[What to produce] For the data below, give again exactly the lines from the one containing "blue line: (81, 76) -> (57, 104), moved" through the one containing "pink triangle: (105, 110)", both ends included, and no others.

[Material for the task]
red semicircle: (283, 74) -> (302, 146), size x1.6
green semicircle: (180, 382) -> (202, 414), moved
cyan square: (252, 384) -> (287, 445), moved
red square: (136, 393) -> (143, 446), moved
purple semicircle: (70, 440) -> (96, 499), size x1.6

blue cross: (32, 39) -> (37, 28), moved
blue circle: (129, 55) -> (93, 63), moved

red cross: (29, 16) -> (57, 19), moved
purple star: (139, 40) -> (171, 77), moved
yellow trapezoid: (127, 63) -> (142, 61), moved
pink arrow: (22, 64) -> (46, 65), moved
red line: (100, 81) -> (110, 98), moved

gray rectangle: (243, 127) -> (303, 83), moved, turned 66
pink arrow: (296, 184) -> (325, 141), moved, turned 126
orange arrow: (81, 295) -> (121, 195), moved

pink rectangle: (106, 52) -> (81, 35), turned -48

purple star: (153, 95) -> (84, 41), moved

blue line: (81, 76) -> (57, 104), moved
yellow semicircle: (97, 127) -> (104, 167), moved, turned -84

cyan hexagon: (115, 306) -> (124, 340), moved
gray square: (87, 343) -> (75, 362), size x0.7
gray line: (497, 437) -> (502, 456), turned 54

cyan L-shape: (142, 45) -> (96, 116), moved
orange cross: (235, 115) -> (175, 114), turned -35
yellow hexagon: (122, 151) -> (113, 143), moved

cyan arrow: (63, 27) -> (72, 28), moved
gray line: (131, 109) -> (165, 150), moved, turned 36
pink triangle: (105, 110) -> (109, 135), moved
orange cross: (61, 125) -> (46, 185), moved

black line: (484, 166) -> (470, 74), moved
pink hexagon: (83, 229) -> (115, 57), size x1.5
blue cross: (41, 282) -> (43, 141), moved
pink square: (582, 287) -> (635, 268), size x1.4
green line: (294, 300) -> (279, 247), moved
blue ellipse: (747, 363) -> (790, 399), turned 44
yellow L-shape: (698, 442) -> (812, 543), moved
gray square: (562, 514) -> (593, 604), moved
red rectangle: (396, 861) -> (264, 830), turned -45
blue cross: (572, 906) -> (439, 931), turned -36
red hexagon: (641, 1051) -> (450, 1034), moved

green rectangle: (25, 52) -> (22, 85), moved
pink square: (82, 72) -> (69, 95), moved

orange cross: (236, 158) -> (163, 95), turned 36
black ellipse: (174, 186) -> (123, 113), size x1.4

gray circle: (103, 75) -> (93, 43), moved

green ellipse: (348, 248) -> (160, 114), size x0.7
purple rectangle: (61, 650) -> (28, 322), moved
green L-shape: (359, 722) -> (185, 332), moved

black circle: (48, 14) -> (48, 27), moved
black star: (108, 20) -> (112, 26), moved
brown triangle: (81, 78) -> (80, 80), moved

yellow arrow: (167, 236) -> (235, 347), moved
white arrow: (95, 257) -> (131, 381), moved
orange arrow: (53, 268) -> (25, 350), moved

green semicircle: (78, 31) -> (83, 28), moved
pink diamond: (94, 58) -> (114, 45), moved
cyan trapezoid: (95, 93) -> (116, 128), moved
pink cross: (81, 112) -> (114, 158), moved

[Response]
blue line: (81, 76) -> (57, 104), moved
yellow semicircle: (97, 127) -> (104, 167), moved, turned -84

cyan hexagon: (115, 306) -> (124, 340), moved
gray square: (87, 343) -> (75, 362), size x0.7
gray line: (497, 437) -> (502, 456), turned 54

cyan L-shape: (142, 45) -> (96, 116), moved
orange cross: (235, 115) -> (175, 114), turned -35
yellow hexagon: (122, 151) -> (113, 143), moved

cyan arrow: (63, 27) -> (72, 28), moved
gray line: (131, 109) -> (165, 150), moved, turned 36
pink triangle: (105, 110) -> (109, 135), moved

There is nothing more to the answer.